_The input_:
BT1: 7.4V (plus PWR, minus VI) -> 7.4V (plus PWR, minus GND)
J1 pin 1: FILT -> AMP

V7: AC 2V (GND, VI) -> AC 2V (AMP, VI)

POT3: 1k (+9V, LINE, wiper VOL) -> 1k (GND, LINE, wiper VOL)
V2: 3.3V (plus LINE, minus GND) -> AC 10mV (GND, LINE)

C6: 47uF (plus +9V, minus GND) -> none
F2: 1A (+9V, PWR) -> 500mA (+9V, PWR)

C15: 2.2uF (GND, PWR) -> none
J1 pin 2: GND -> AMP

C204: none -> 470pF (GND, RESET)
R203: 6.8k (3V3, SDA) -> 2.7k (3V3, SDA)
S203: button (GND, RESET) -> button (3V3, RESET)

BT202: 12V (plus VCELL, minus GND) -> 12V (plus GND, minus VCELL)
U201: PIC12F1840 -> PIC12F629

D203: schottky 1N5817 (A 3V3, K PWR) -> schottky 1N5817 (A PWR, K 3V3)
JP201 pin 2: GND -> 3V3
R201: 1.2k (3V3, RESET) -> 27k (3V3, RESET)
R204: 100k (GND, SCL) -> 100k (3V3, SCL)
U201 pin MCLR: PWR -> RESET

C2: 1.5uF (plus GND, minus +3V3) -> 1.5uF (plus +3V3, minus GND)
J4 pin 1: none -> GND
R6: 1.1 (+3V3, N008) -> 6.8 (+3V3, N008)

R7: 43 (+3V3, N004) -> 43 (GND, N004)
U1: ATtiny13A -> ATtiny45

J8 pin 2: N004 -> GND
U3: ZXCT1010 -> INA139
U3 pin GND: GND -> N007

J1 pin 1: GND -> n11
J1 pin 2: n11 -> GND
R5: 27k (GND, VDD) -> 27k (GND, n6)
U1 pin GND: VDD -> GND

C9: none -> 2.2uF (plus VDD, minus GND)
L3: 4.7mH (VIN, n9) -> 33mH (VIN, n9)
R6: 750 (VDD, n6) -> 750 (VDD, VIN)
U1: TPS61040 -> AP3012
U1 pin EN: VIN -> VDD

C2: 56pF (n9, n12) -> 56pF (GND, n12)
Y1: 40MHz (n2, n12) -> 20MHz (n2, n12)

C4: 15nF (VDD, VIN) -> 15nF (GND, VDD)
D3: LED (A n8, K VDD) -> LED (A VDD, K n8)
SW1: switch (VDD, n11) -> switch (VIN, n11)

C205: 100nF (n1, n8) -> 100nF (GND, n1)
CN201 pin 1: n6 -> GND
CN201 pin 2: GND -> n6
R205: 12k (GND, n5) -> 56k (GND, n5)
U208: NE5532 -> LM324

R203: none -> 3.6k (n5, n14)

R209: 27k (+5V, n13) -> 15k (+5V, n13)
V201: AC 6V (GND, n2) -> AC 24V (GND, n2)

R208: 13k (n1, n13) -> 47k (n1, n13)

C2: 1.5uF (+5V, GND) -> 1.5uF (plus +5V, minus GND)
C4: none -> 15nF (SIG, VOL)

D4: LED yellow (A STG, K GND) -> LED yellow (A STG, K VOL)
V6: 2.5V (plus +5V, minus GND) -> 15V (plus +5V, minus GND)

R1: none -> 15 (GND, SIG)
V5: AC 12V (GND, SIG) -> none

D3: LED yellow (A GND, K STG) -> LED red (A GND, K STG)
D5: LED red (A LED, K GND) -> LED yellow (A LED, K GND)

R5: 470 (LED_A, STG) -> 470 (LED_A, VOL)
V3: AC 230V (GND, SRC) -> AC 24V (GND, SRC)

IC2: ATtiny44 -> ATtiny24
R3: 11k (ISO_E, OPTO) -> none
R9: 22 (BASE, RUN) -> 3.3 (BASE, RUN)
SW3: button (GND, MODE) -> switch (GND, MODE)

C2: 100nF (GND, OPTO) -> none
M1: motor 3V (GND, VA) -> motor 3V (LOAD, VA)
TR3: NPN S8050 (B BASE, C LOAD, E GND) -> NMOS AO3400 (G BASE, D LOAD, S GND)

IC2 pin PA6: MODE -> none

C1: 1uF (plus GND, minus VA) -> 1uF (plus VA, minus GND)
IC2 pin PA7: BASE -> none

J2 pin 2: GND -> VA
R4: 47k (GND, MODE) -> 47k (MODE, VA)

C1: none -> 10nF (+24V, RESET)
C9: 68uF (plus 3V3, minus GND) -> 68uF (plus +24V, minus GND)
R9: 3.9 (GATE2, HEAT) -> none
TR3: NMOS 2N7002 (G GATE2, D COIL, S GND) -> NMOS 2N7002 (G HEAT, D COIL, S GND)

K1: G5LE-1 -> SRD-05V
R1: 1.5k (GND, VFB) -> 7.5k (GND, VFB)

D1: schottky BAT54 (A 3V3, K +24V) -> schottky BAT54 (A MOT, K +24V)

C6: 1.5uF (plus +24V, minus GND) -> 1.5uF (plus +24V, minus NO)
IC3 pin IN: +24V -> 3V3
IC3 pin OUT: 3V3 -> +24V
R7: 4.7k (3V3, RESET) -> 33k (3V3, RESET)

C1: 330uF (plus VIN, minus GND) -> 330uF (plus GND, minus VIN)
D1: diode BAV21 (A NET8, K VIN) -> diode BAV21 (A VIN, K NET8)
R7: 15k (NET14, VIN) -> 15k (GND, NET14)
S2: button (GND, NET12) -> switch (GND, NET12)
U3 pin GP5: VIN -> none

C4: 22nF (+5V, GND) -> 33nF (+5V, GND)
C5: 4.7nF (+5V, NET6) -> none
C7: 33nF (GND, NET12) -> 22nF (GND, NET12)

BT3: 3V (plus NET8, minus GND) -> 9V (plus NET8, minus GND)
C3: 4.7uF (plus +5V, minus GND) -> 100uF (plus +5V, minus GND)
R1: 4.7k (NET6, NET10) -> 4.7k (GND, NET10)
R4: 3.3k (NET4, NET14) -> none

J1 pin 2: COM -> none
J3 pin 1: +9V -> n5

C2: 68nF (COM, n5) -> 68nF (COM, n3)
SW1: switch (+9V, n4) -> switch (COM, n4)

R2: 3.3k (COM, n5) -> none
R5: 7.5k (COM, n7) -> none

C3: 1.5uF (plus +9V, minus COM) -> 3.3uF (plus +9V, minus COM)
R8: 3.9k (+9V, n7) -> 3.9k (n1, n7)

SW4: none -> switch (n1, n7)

_Problem to solve_: The lines to retype run from the start of the entries through the line containing "R209: 27k (+5V, n13) -> 15k (+5V, n13)"; reproduce them exactly and add nothing.

_Output of the exercise_:
BT1: 7.4V (plus PWR, minus VI) -> 7.4V (plus PWR, minus GND)
J1 pin 1: FILT -> AMP

V7: AC 2V (GND, VI) -> AC 2V (AMP, VI)

POT3: 1k (+9V, LINE, wiper VOL) -> 1k (GND, LINE, wiper VOL)
V2: 3.3V (plus LINE, minus GND) -> AC 10mV (GND, LINE)

C6: 47uF (plus +9V, minus GND) -> none
F2: 1A (+9V, PWR) -> 500mA (+9V, PWR)

C15: 2.2uF (GND, PWR) -> none
J1 pin 2: GND -> AMP

C204: none -> 470pF (GND, RESET)
R203: 6.8k (3V3, SDA) -> 2.7k (3V3, SDA)
S203: button (GND, RESET) -> button (3V3, RESET)

BT202: 12V (plus VCELL, minus GND) -> 12V (plus GND, minus VCELL)
U201: PIC12F1840 -> PIC12F629

D203: schottky 1N5817 (A 3V3, K PWR) -> schottky 1N5817 (A PWR, K 3V3)
JP201 pin 2: GND -> 3V3
R201: 1.2k (3V3, RESET) -> 27k (3V3, RESET)
R204: 100k (GND, SCL) -> 100k (3V3, SCL)
U201 pin MCLR: PWR -> RESET

C2: 1.5uF (plus GND, minus +3V3) -> 1.5uF (plus +3V3, minus GND)
J4 pin 1: none -> GND
R6: 1.1 (+3V3, N008) -> 6.8 (+3V3, N008)

R7: 43 (+3V3, N004) -> 43 (GND, N004)
U1: ATtiny13A -> ATtiny45

J8 pin 2: N004 -> GND
U3: ZXCT1010 -> INA139
U3 pin GND: GND -> N007

J1 pin 1: GND -> n11
J1 pin 2: n11 -> GND
R5: 27k (GND, VDD) -> 27k (GND, n6)
U1 pin GND: VDD -> GND

C9: none -> 2.2uF (plus VDD, minus GND)
L3: 4.7mH (VIN, n9) -> 33mH (VIN, n9)
R6: 750 (VDD, n6) -> 750 (VDD, VIN)
U1: TPS61040 -> AP3012
U1 pin EN: VIN -> VDD

C2: 56pF (n9, n12) -> 56pF (GND, n12)
Y1: 40MHz (n2, n12) -> 20MHz (n2, n12)

C4: 15nF (VDD, VIN) -> 15nF (GND, VDD)
D3: LED (A n8, K VDD) -> LED (A VDD, K n8)
SW1: switch (VDD, n11) -> switch (VIN, n11)

C205: 100nF (n1, n8) -> 100nF (GND, n1)
CN201 pin 1: n6 -> GND
CN201 pin 2: GND -> n6
R205: 12k (GND, n5) -> 56k (GND, n5)
U208: NE5532 -> LM324

R203: none -> 3.6k (n5, n14)

R209: 27k (+5V, n13) -> 15k (+5V, n13)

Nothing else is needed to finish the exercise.